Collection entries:
/---

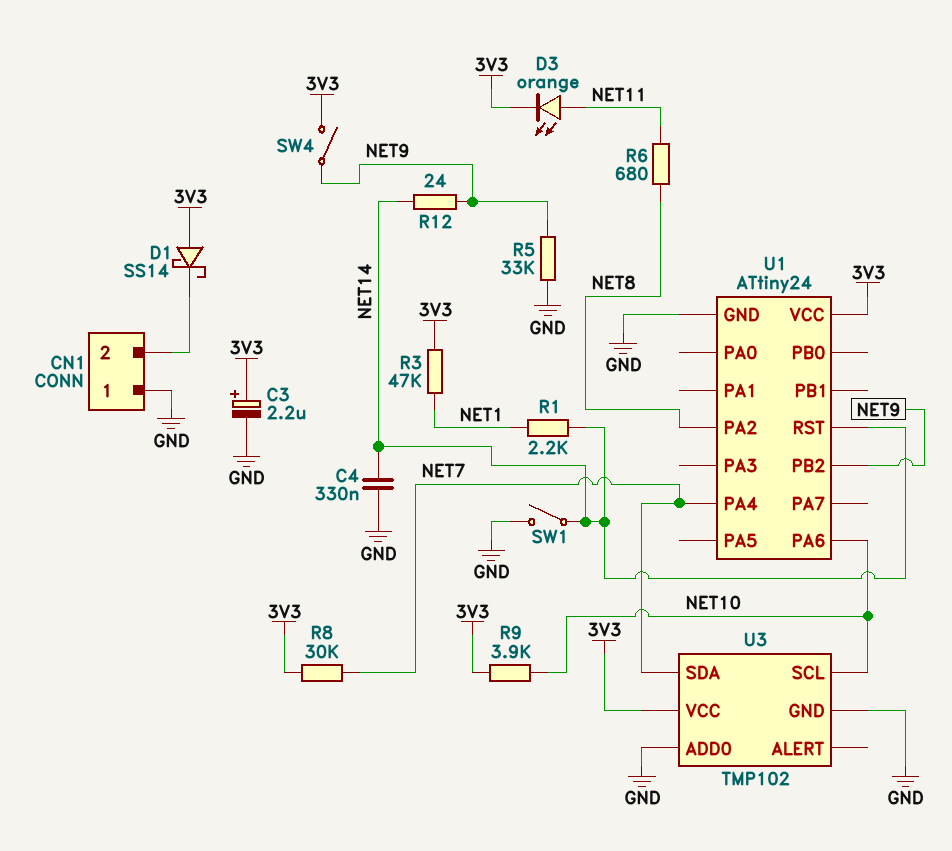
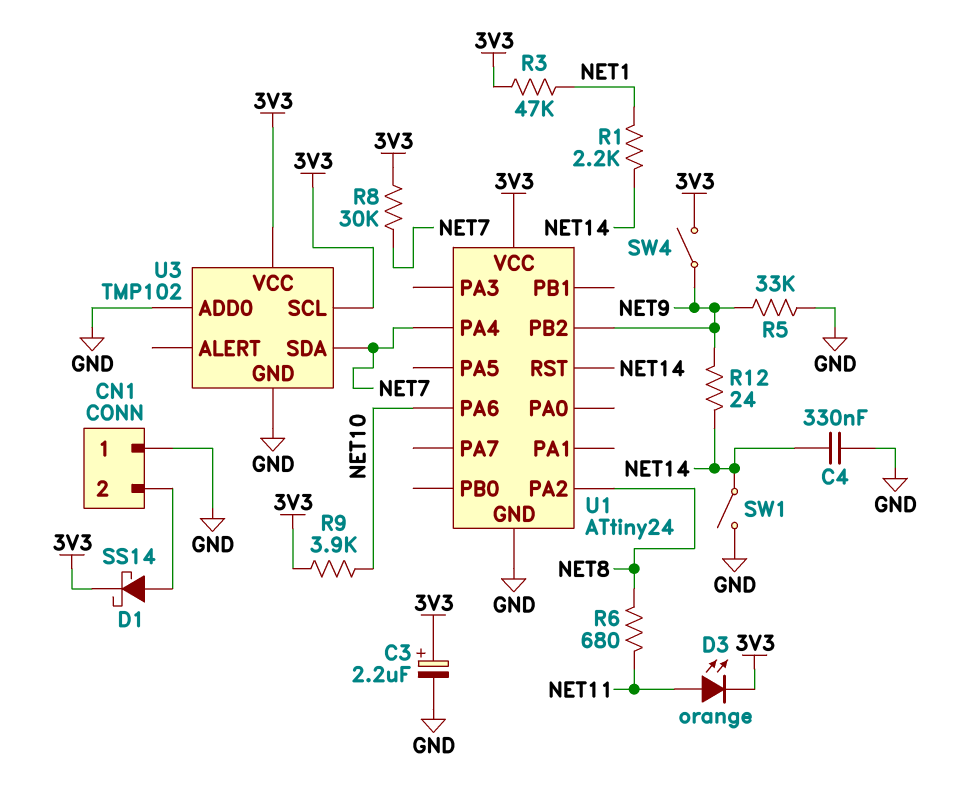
D1: schottky SS14 (A 3V3, K CN1/2) -> schottky SS14 (A CN1/2, K 3V3)
U3 pin SCL: NET10 -> 3V3

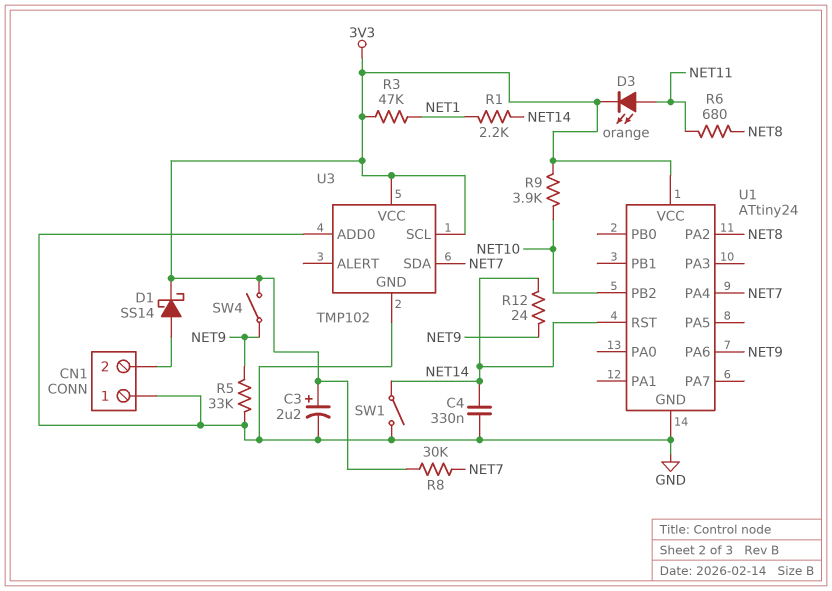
U1 pin PA6: NET10 -> NET9
U1 pin PB2: NET9 -> NET10

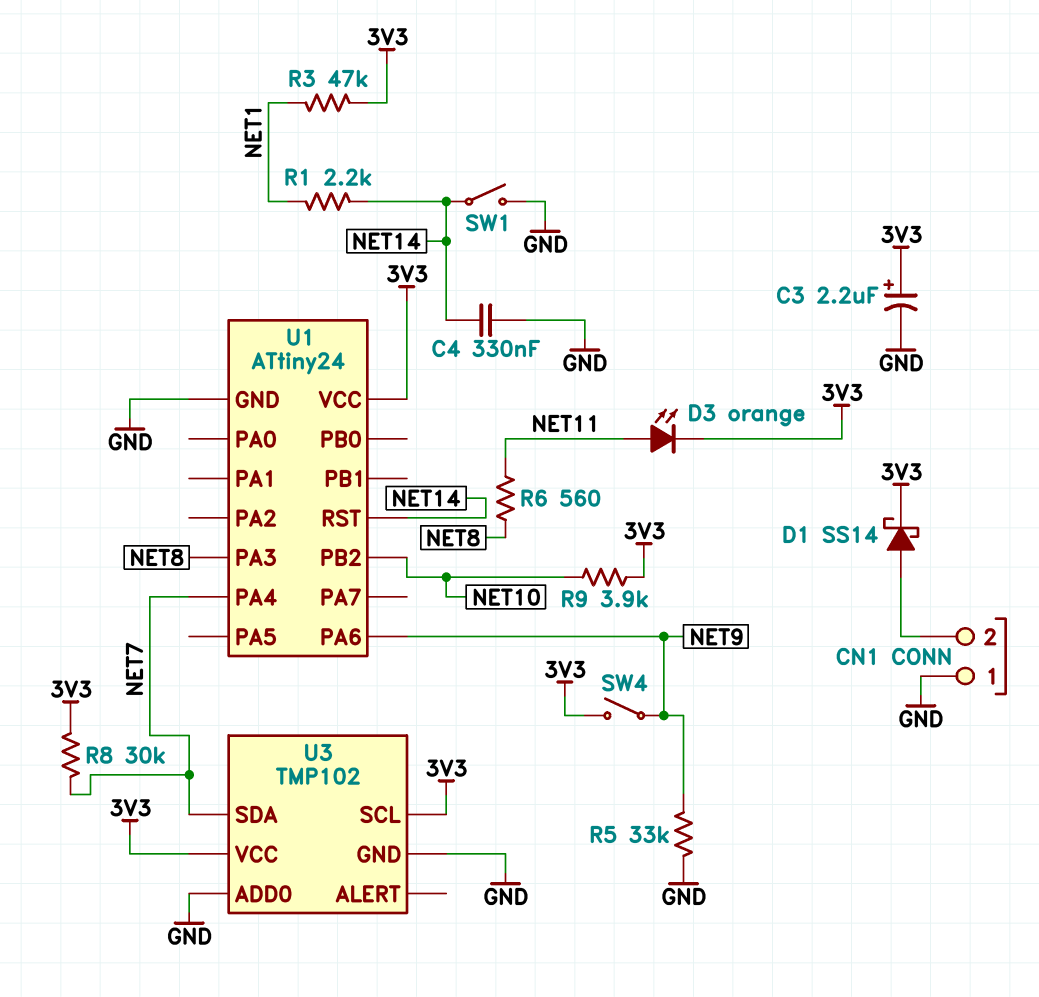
R6: 680 (NET8, NET11) -> 560 (NET8, NET11)
R12: 24 (NET9, NET14) -> none
U1 pin PA2: NET8 -> none
U1 pin PA3: none -> NET8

\---

■ Task brief ■
What is wanted is the number of lines holding "none" in the entries. Nothing else should be given.

■ Final answer ■
3